Problem details: Could you copy the data that follows exactly as written, but drop the pictures?

######

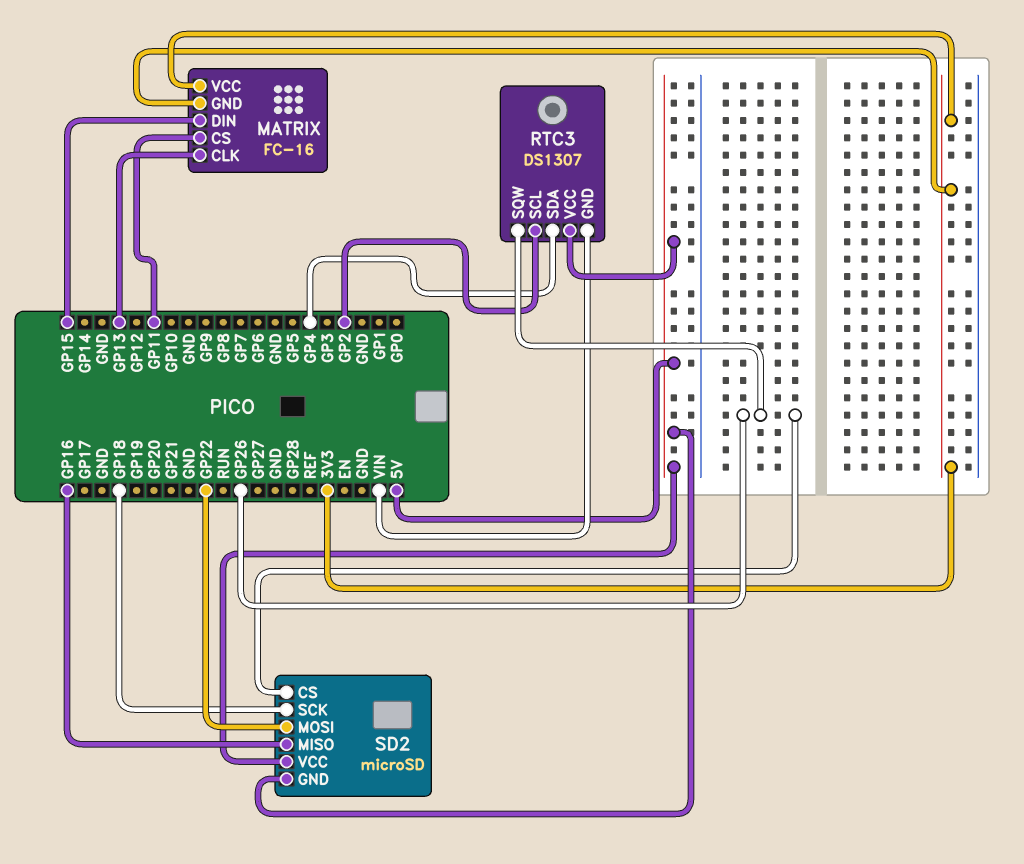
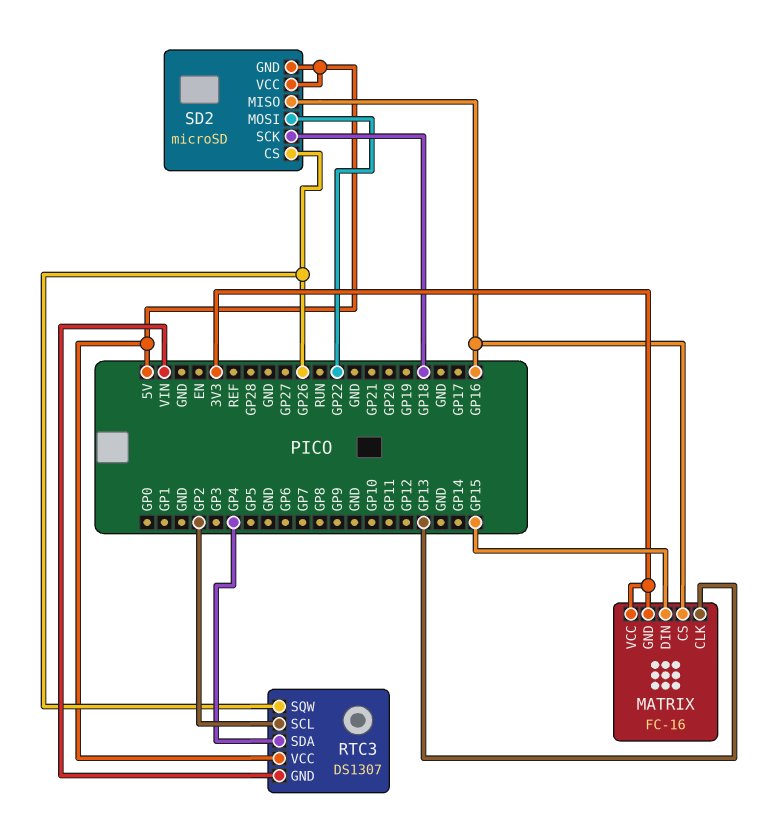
MATRIX pin CS: GP11 -> GP16

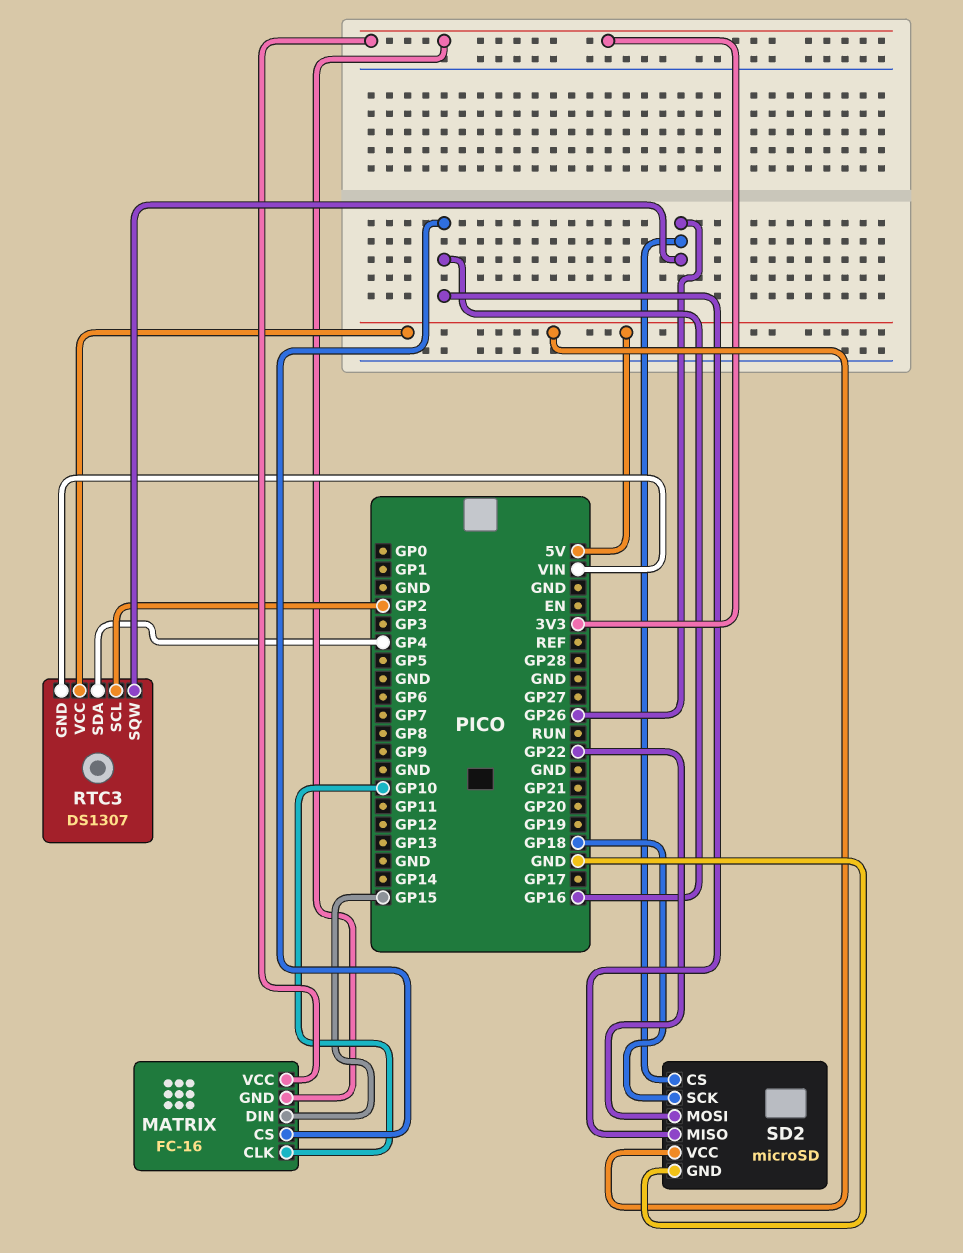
MATRIX pin CLK: GP13 -> GP10
SD2 pin GND: 5V -> GND

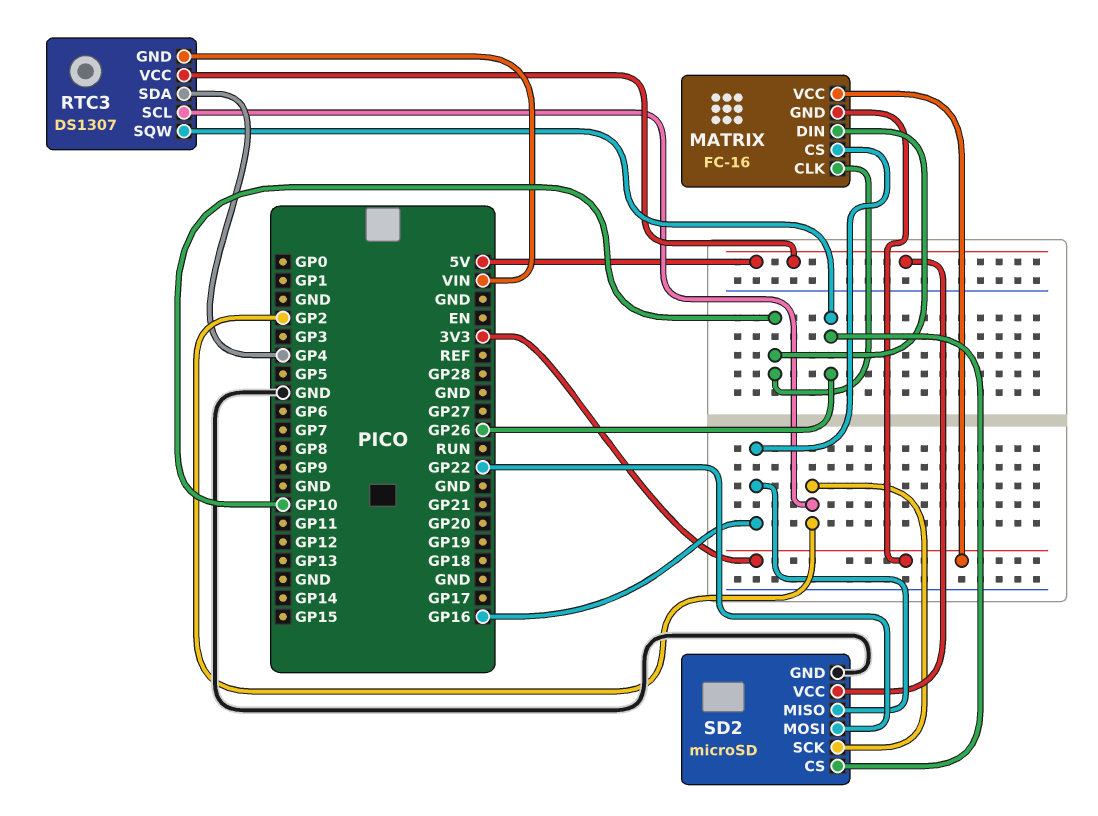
MATRIX pin DIN: GP15 -> GP10
SD2 pin SCK: GP18 -> GP2

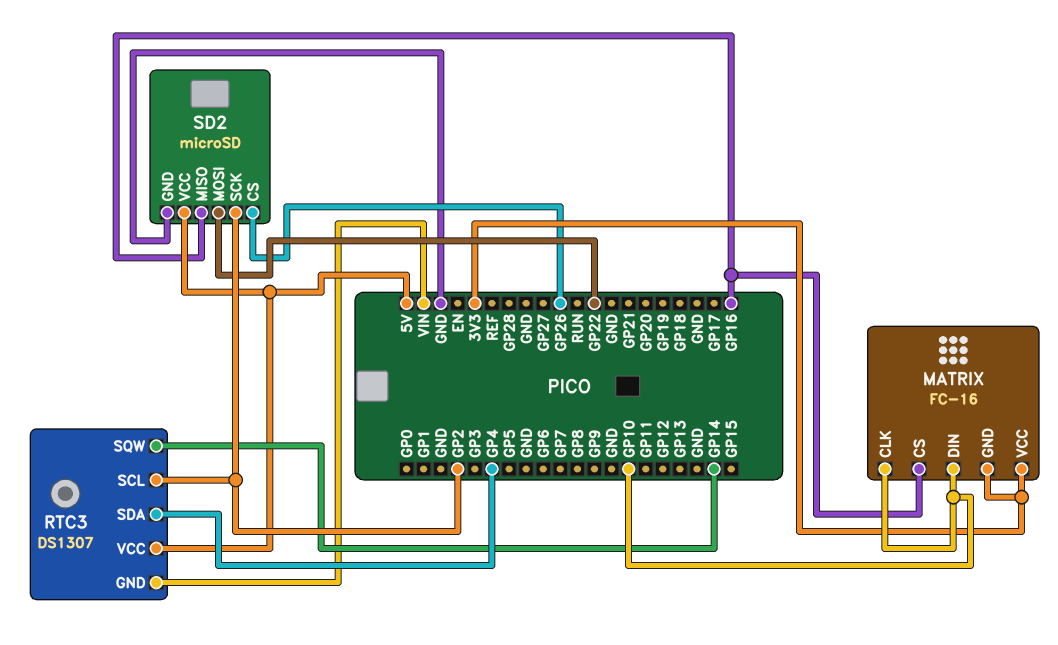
RTC3 pin SQW: GP26 -> GP14

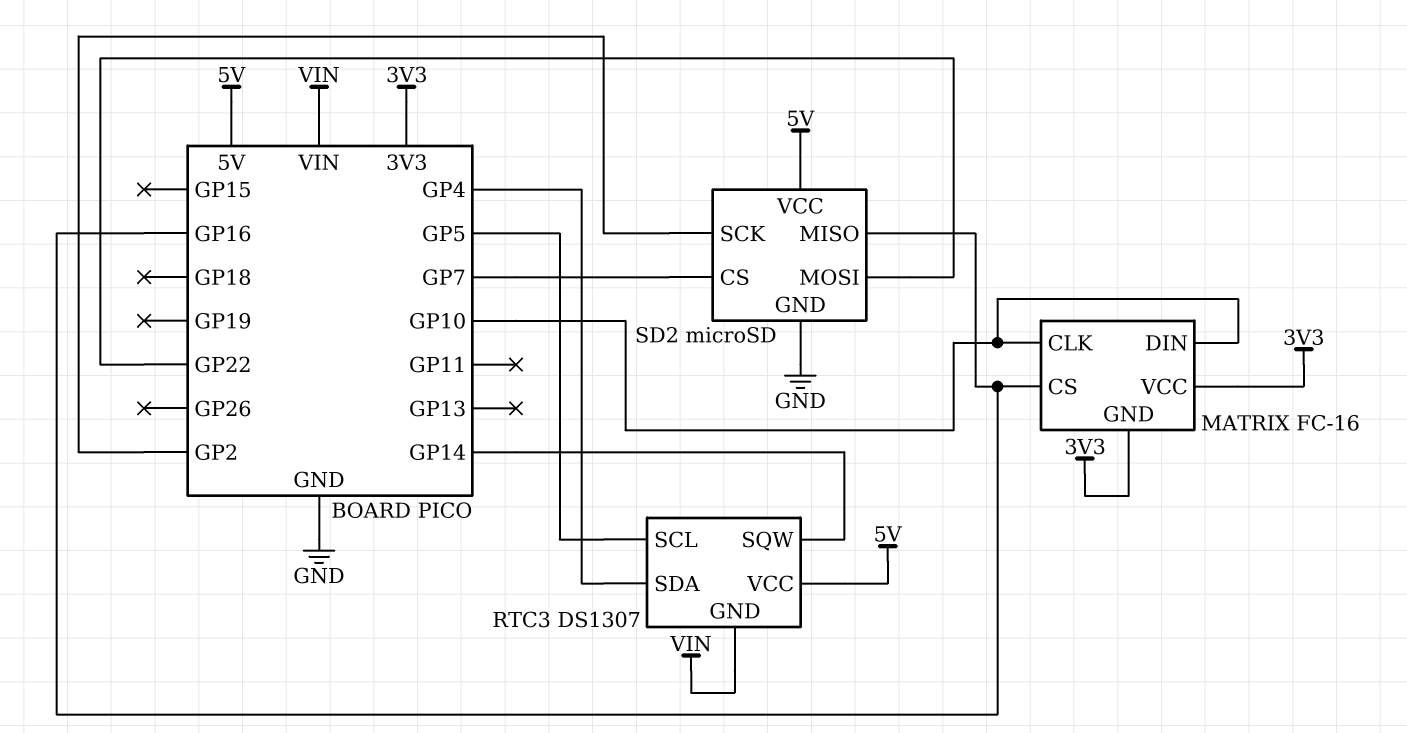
RTC3 pin SCL: GP2 -> GP5
SD2 pin CS: GP26 -> GP7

######

Result of the task:
MATRIX pin CS: GP11 -> GP16

MATRIX pin CLK: GP13 -> GP10
SD2 pin GND: 5V -> GND

MATRIX pin DIN: GP15 -> GP10
SD2 pin SCK: GP18 -> GP2

RTC3 pin SQW: GP26 -> GP14

RTC3 pin SCL: GP2 -> GP5
SD2 pin CS: GP26 -> GP7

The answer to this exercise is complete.